=== Section Start ===

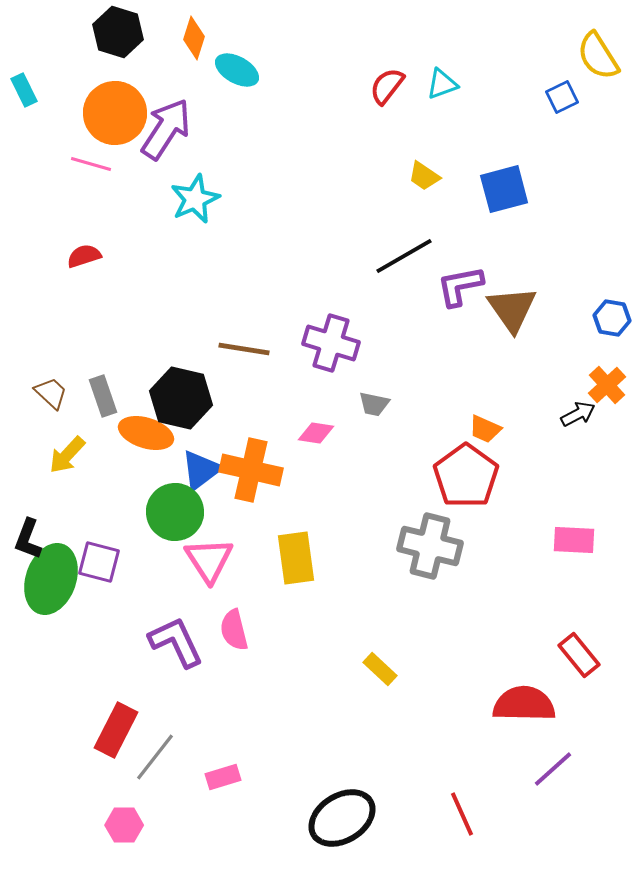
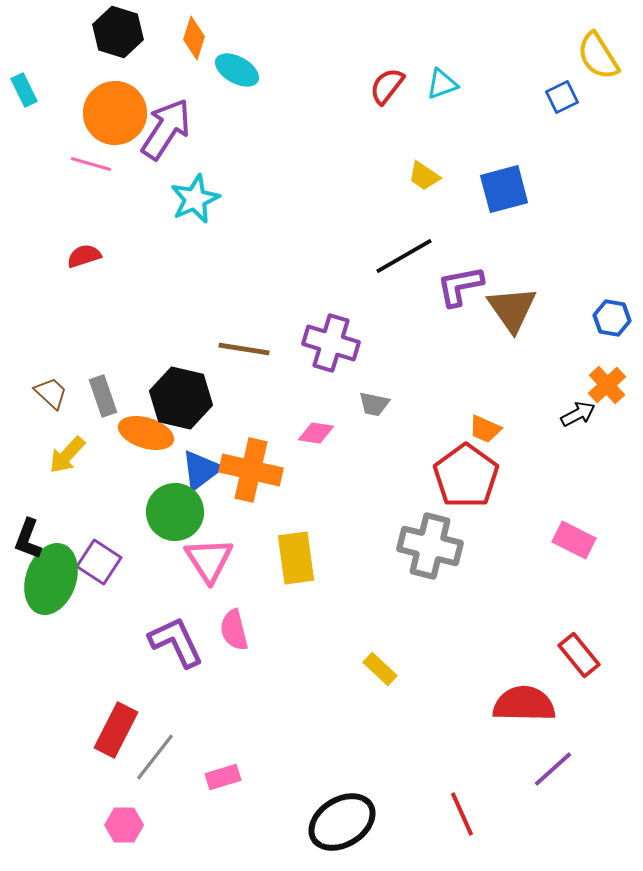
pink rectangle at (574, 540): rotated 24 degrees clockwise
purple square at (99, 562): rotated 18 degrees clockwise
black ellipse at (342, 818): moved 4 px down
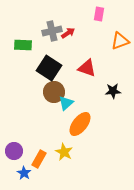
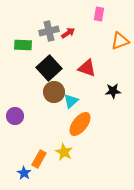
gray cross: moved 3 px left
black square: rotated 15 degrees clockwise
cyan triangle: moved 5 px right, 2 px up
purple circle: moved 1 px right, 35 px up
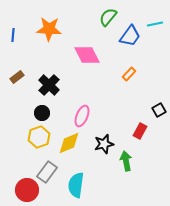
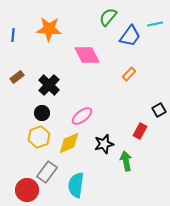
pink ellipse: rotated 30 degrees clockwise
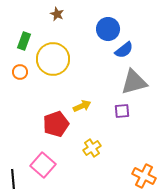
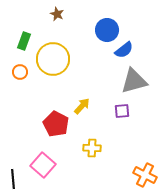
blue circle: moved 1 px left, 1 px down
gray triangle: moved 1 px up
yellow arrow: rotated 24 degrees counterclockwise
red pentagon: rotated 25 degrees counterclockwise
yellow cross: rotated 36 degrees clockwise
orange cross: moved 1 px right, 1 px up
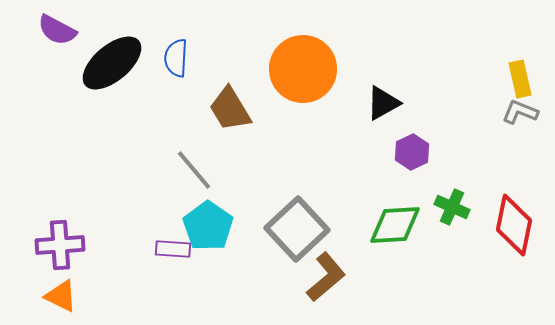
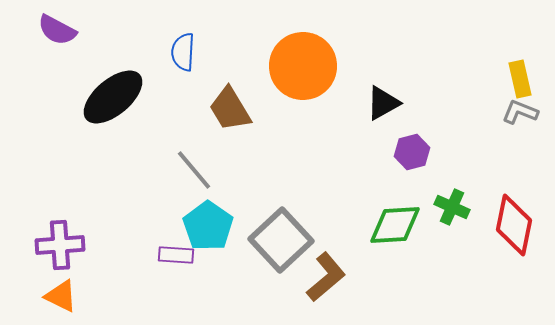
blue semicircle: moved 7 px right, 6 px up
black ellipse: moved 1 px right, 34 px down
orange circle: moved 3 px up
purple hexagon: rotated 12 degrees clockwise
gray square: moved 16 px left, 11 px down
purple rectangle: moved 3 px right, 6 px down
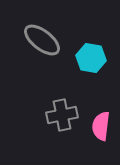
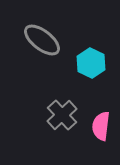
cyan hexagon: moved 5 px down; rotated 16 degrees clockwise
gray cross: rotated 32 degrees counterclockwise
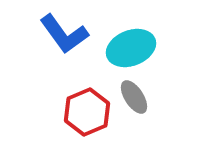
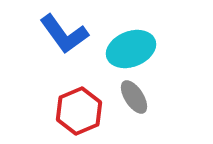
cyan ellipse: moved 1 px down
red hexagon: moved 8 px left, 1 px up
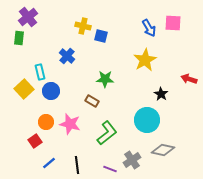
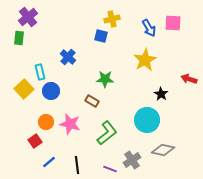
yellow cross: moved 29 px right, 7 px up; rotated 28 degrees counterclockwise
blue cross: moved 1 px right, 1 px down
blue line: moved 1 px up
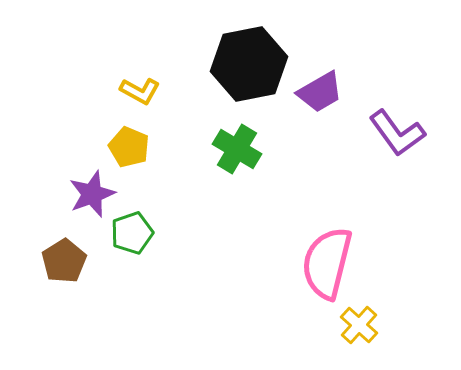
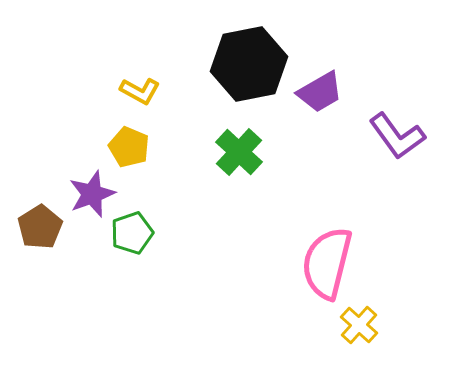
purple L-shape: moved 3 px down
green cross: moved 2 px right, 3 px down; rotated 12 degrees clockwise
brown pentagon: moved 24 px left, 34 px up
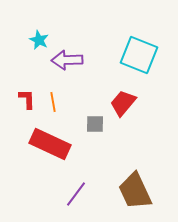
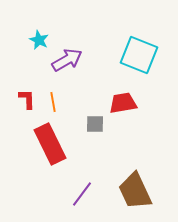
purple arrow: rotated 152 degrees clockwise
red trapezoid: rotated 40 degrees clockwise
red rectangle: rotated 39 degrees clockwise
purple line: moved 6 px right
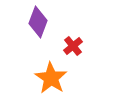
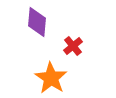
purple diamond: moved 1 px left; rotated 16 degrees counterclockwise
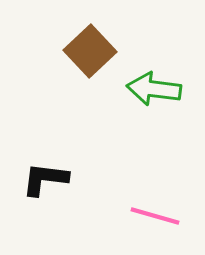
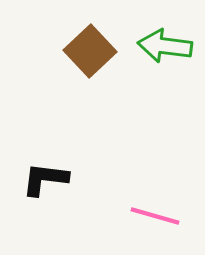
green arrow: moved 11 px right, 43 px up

=== Section End ===
=== Section Start ===

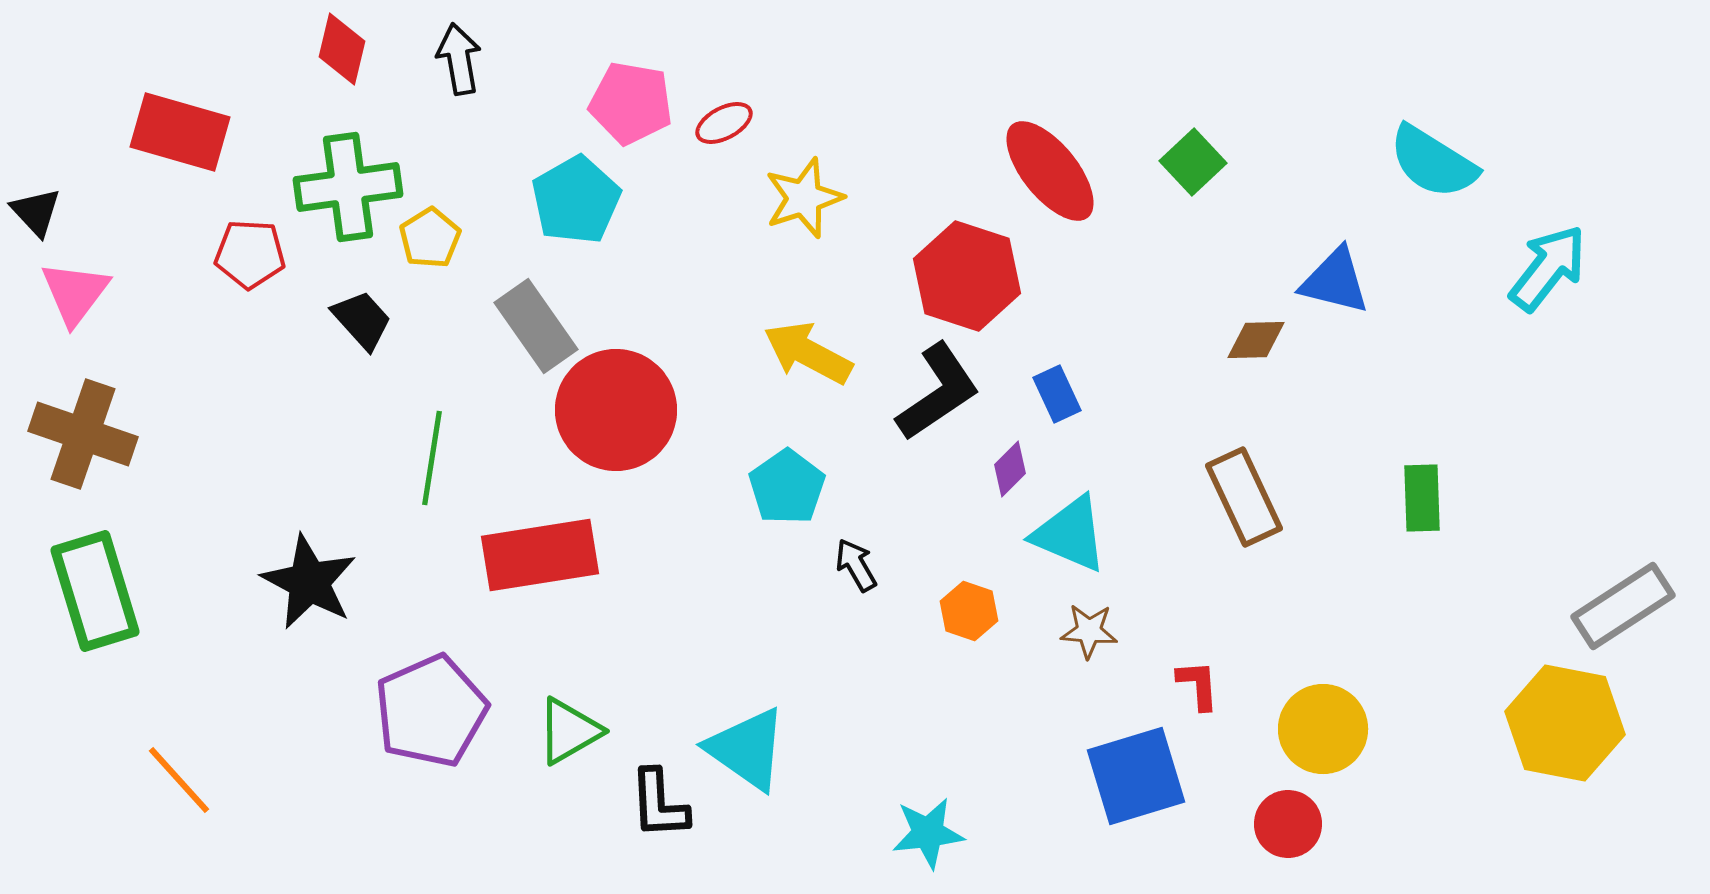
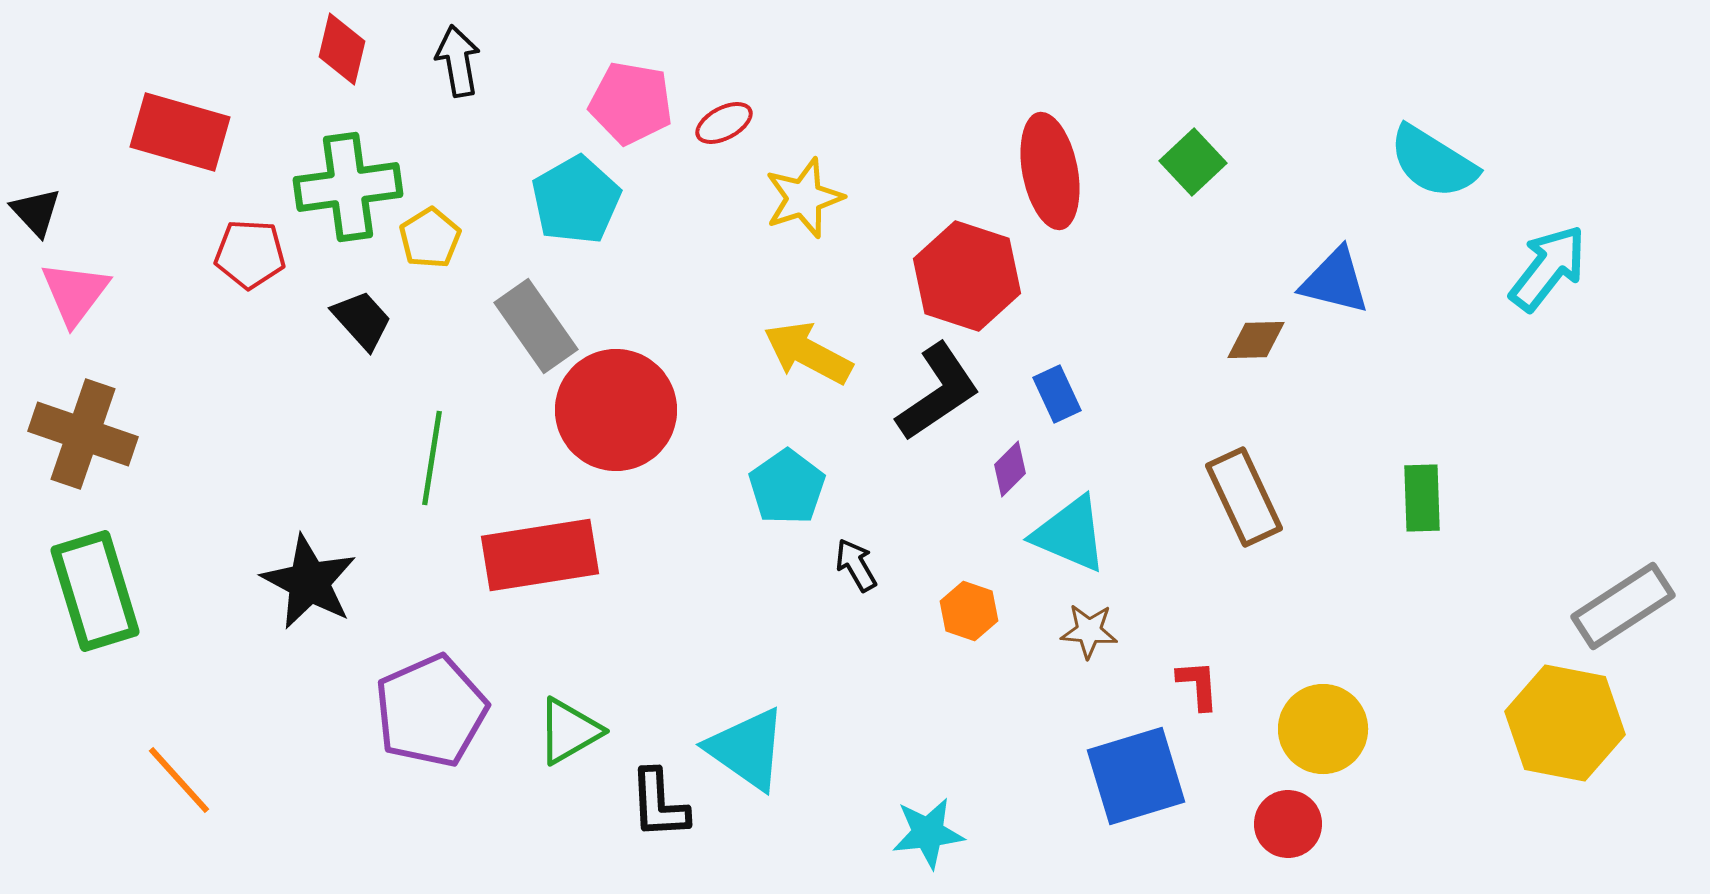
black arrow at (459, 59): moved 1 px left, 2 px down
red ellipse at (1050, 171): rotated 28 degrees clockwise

=== Section End ===
=== Section Start ===

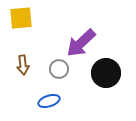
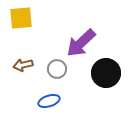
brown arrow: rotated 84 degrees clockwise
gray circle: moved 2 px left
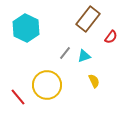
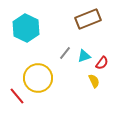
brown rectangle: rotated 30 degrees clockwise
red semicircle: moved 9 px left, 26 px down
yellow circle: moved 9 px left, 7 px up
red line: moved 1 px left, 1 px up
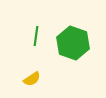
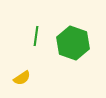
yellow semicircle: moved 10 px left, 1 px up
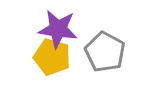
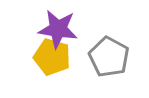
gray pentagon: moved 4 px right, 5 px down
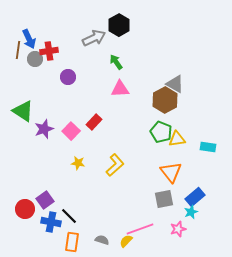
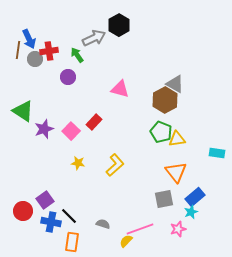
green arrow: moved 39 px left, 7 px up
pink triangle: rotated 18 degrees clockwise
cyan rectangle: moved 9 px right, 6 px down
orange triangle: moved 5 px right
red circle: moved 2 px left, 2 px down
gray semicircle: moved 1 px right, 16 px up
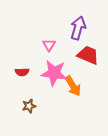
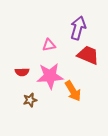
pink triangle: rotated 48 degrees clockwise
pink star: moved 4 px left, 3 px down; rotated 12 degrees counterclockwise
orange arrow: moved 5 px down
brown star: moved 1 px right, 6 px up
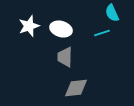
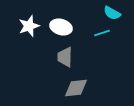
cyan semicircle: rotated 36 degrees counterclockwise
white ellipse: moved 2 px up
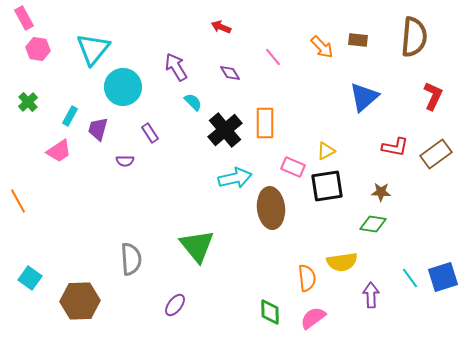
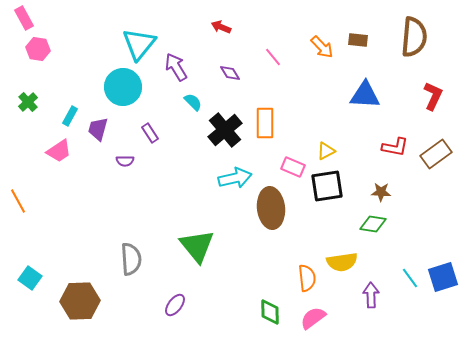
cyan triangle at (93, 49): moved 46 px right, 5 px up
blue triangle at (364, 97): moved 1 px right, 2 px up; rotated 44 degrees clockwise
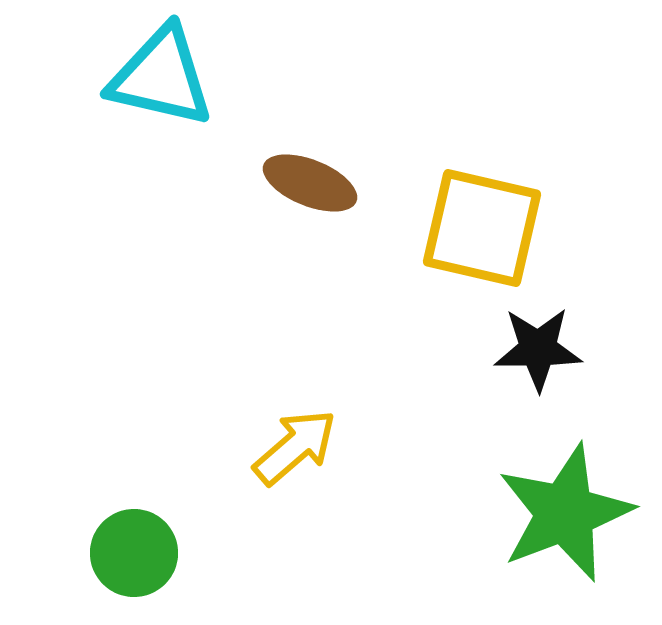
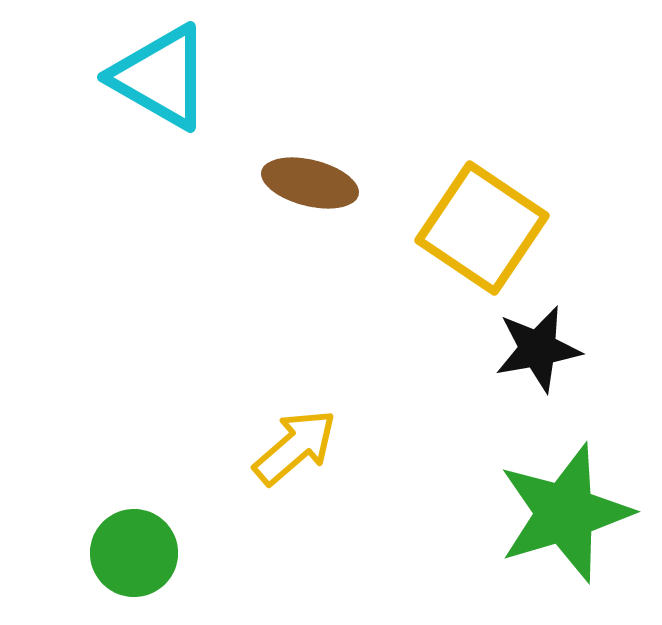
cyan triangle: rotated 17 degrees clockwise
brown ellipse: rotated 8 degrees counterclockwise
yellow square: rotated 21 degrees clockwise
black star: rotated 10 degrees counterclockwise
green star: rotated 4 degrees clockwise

=== Section End ===

Pictures excluded, reproduce only the part above that opens with the line holding "pink rectangle at" and closes with the line holding "black square: rotated 15 degrees clockwise", exactly as written.

▸ **Task response**:
pink rectangle at (574, 540): rotated 24 degrees clockwise
purple square at (99, 562): rotated 18 degrees clockwise
black ellipse at (342, 818): moved 4 px down
gray cross: moved 3 px left
black square: rotated 15 degrees clockwise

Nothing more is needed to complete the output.